Records shown:
:::::
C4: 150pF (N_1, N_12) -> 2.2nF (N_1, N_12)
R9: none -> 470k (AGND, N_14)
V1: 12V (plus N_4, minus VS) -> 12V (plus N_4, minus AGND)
:::::
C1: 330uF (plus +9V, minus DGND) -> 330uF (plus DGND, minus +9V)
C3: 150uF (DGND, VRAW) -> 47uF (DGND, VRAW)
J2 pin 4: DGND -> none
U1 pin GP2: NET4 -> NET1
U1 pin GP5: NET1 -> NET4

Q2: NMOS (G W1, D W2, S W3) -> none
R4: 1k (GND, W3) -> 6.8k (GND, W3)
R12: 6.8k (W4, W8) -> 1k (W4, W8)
:::::
Brief:
Look over the records. Copy the lines that include the word "minus".

Solved problem:
V1: 12V (plus N_4, minus VS) -> 12V (plus N_4, minus AGND)
C1: 330uF (plus +9V, minus DGND) -> 330uF (plus DGND, minus +9V)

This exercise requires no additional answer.